- **Aim of the exercise**: Pull out every line from the listing that has the word "right".

- **Material for this task**:
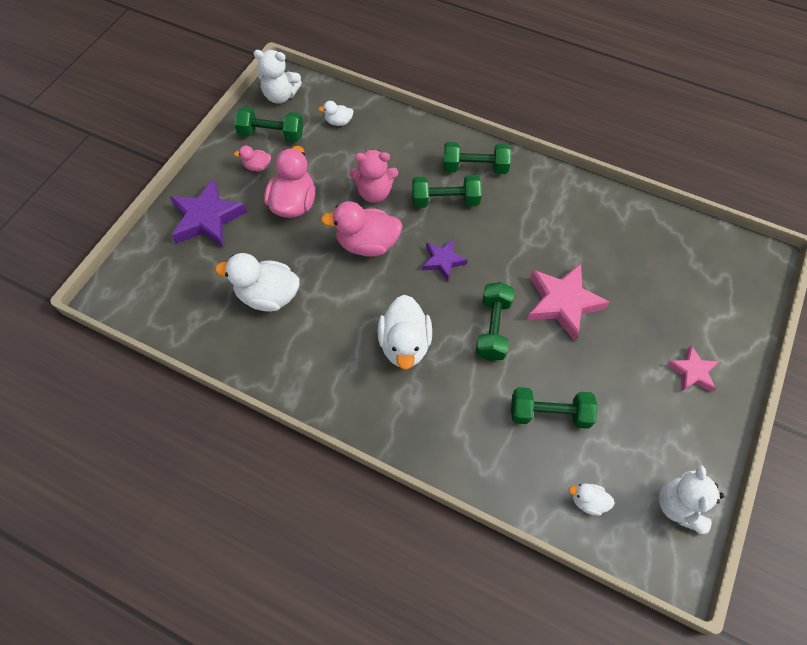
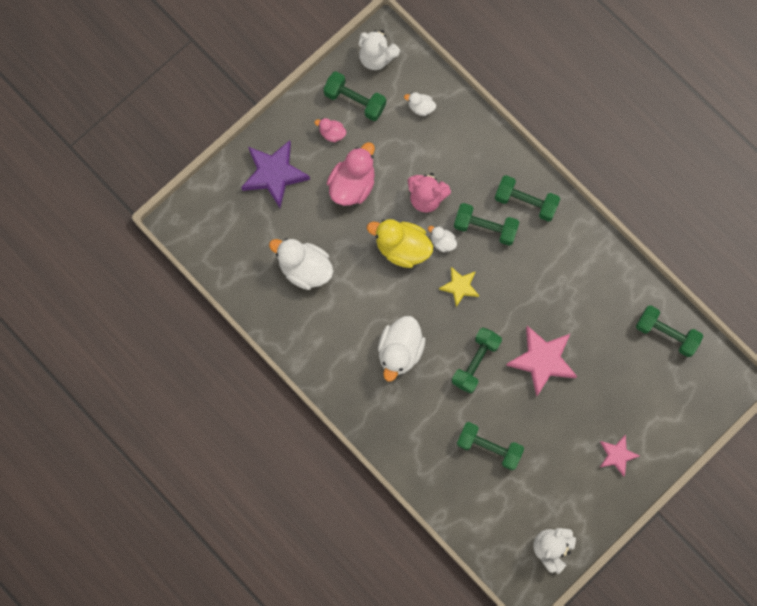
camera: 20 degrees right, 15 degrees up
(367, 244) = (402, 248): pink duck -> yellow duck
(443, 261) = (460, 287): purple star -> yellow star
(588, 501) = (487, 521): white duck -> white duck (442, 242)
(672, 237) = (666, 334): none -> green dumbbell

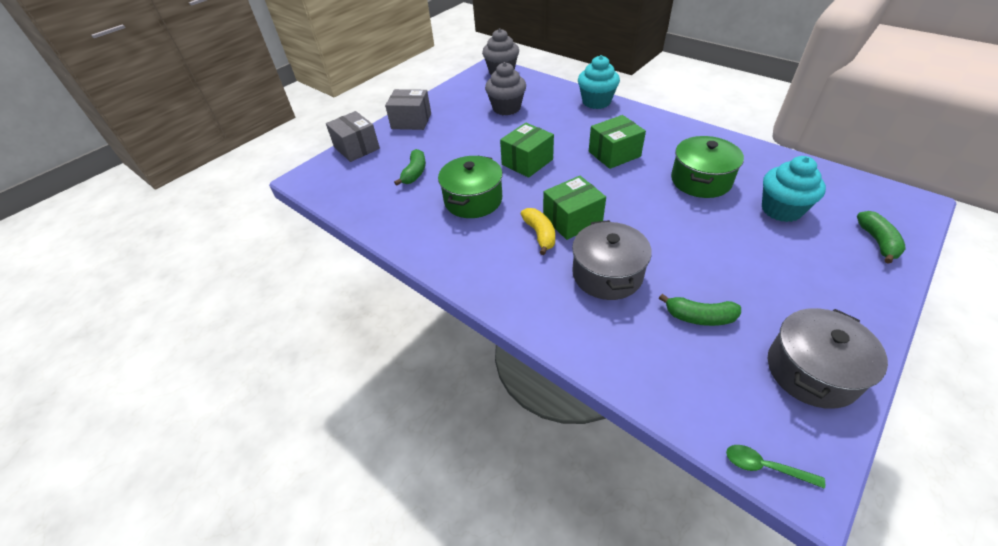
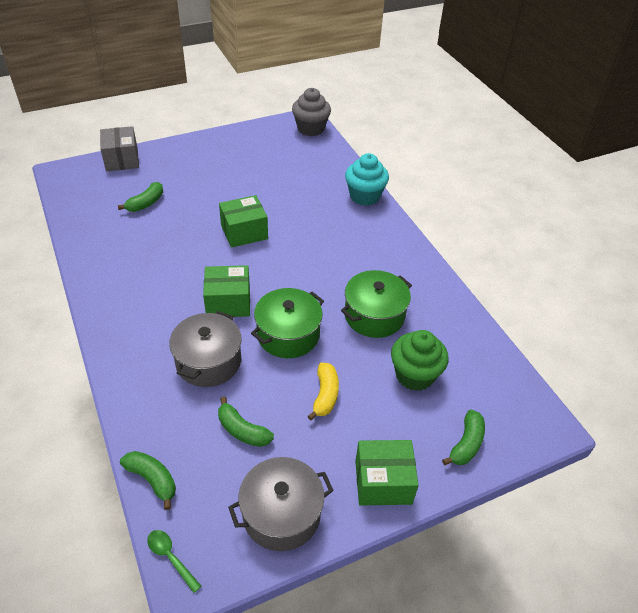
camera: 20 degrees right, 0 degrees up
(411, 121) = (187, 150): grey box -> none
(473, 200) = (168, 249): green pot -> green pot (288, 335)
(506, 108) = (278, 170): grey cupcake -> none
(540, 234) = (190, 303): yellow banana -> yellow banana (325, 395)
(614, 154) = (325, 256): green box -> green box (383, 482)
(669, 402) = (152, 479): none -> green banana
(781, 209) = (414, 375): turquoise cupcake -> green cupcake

--

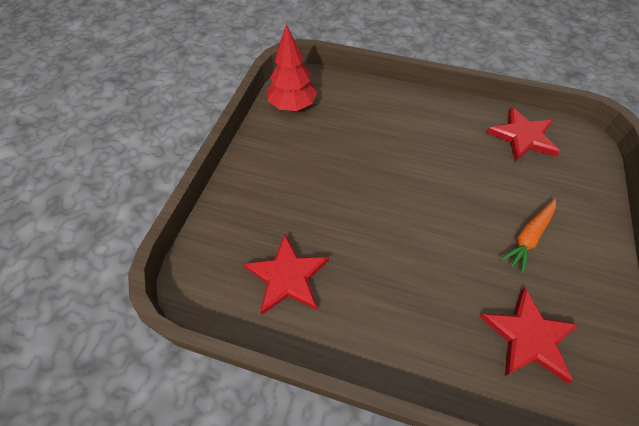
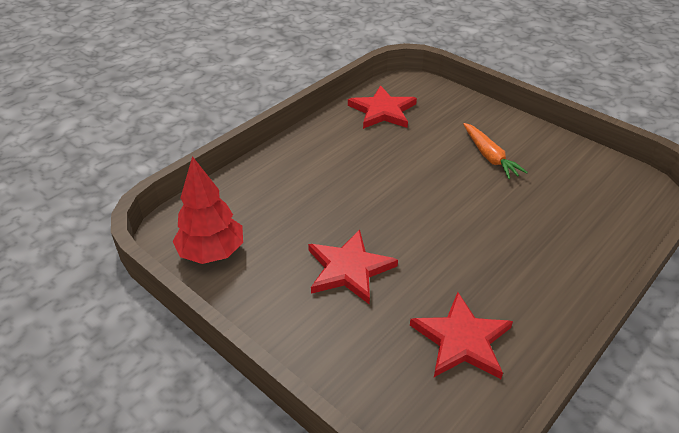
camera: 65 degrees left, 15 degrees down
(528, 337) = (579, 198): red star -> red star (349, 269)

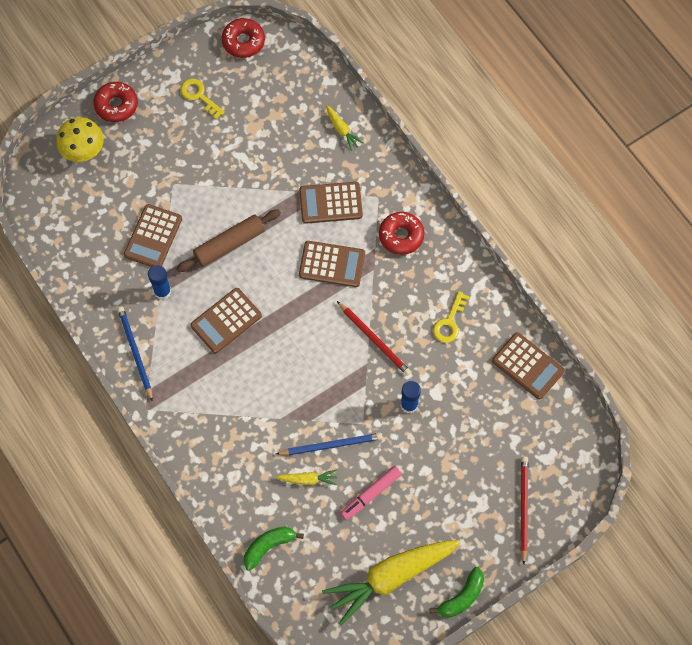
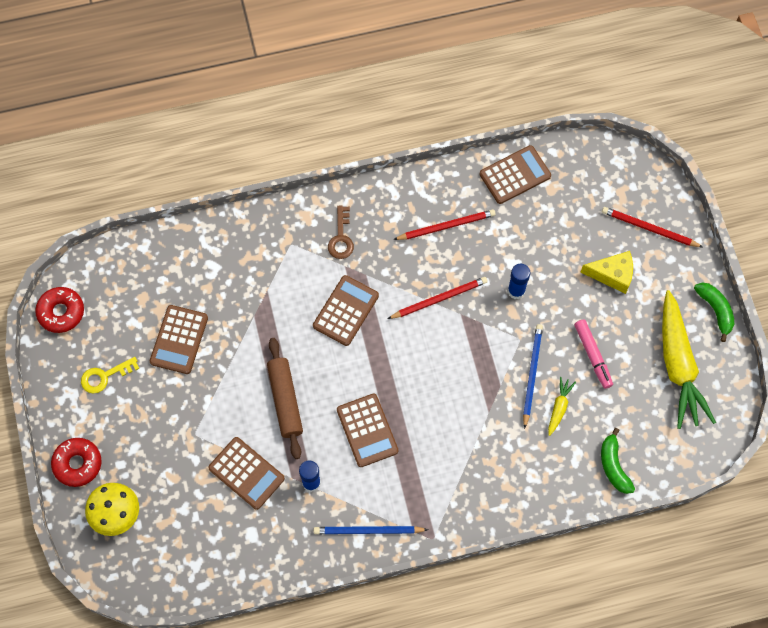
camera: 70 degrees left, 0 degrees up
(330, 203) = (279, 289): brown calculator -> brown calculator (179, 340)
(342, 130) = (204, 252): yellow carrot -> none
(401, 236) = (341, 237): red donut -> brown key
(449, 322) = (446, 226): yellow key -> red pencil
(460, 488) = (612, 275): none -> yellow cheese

--

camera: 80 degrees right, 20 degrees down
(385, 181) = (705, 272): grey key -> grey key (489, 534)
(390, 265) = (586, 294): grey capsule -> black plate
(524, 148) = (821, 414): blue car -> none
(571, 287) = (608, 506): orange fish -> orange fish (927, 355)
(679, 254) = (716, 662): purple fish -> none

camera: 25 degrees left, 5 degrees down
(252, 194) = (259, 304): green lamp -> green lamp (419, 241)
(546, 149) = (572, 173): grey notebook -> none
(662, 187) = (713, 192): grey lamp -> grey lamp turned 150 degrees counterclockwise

- **Output for this task**:
camera: 20 degrees right, 15 degrees up
camera: 20 degrees right, 0 degrees up
camera: 80 degrees right, 20 degrees down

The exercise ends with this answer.